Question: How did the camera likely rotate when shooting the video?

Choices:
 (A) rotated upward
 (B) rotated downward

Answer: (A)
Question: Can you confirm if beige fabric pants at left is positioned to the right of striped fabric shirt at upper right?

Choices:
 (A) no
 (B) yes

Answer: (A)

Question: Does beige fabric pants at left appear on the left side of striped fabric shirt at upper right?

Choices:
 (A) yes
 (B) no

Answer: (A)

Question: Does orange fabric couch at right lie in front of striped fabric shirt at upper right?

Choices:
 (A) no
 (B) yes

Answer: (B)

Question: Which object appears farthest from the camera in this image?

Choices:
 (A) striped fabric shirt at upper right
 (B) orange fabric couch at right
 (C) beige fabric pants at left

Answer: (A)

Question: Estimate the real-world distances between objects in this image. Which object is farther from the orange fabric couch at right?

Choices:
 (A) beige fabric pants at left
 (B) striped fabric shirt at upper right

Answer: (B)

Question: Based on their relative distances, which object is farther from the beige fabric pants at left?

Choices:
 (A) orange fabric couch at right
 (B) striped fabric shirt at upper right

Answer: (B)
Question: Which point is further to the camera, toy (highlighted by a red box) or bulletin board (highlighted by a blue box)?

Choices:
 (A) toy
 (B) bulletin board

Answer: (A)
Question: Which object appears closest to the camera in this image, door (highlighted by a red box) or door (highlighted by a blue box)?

# Exercise directions:
Copy out every line of the material above word for word, keeping the original order and line breaks.

# Answer in full:
Question: How did the camera likely rotate when shooting the video?

Choices:
 (A) rotated upward
 (B) rotated downward

Answer: (A)
Question: Can you confirm if beige fabric pants at left is positioned to the right of striped fabric shirt at upper right?

Choices:
 (A) no
 (B) yes

Answer: (A)

Question: Does beige fabric pants at left appear on the left side of striped fabric shirt at upper right?

Choices:
 (A) yes
 (B) no

Answer: (A)

Question: Does orange fabric couch at right lie in front of striped fabric shirt at upper right?

Choices:
 (A) no
 (B) yes

Answer: (B)

Question: Which object appears farthest from the camera in this image?

Choices:
 (A) striped fabric shirt at upper right
 (B) orange fabric couch at right
 (C) beige fabric pants at left

Answer: (A)

Question: Estimate the real-world distances between objects in this image. Which object is farther from the orange fabric couch at right?

Choices:
 (A) beige fabric pants at left
 (B) striped fabric shirt at upper right

Answer: (B)

Question: Based on their relative distances, which object is farther from the beige fabric pants at left?

Choices:
 (A) orange fabric couch at right
 (B) striped fabric shirt at upper right

Answer: (B)
Question: Which point is further to the camera, toy (highlighted by a red box) or bulletin board (highlighted by a blue box)?

Choices:
 (A) toy
 (B) bulletin board

Answer: (A)
Question: Which object appears closest to the camera in this image, door (highlighted by a red box) or door (highlighted by a blue box)?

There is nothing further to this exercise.